**INFORMATION PROVIDED**
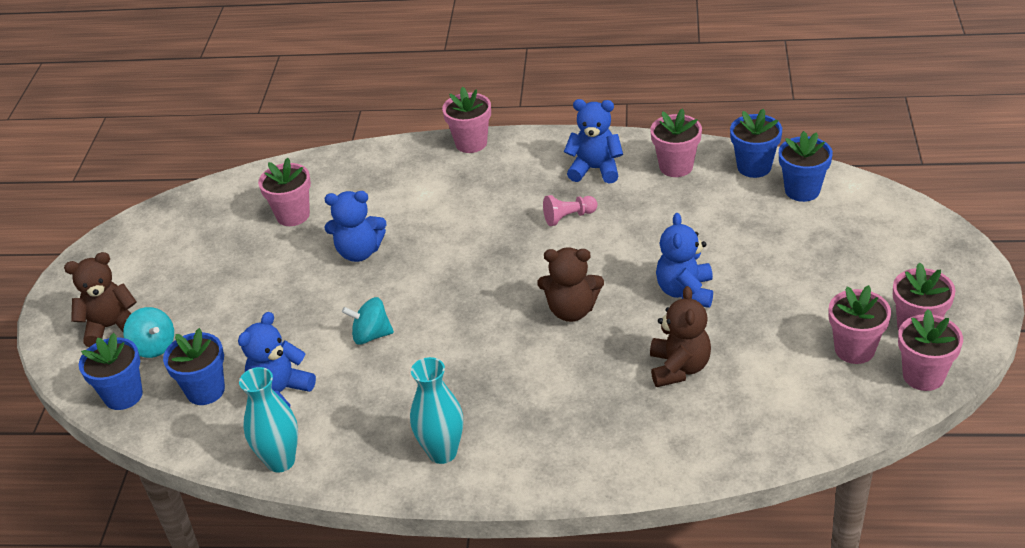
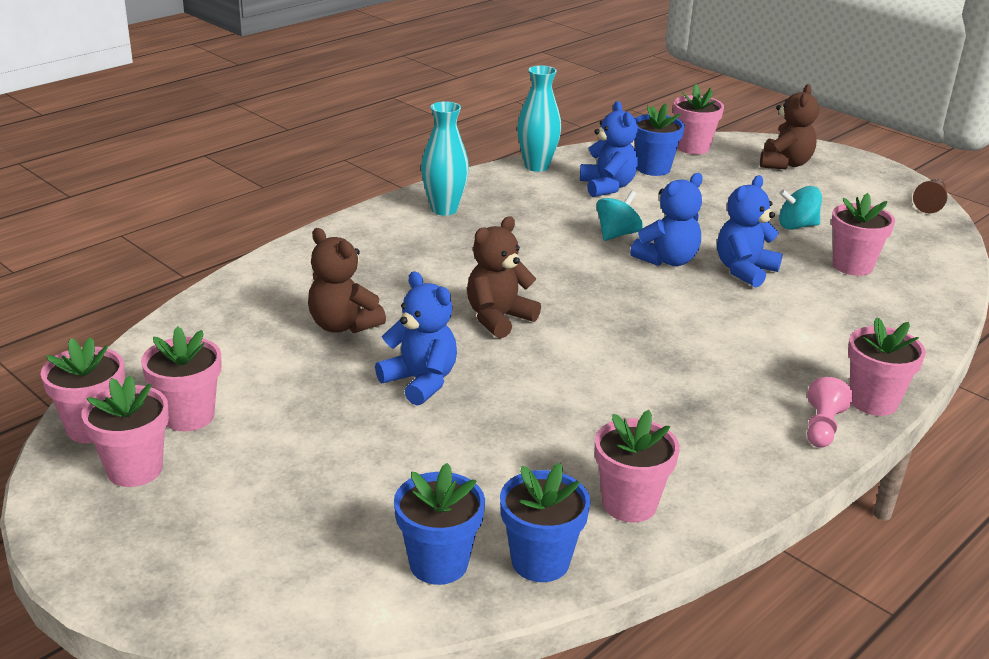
camera: 125 degrees right, 10 degrees down
(123, 395) = (693, 147): blue flower pot -> pink flower pot
(130, 227) = (929, 204): none -> brown pawn
(154, 346) = (735, 169): turquoise spinning top -> turquoise spinning top (797, 226)
(568, 217) = (639, 386): pink pawn -> pink pawn (822, 427)
(595, 169) = (705, 448): blue teddy bear -> blue teddy bear (667, 260)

**WHAT THE TASK ASKS**
Give back the material above exactly, without pictures.

**THE COMPLETED TASK**
camera: 125 degrees right, 10 degrees down
(123, 395) = (693, 147): blue flower pot -> pink flower pot
(130, 227) = (929, 204): none -> brown pawn
(154, 346) = (735, 169): turquoise spinning top -> turquoise spinning top (797, 226)
(568, 217) = (639, 386): pink pawn -> pink pawn (822, 427)
(595, 169) = (705, 448): blue teddy bear -> blue teddy bear (667, 260)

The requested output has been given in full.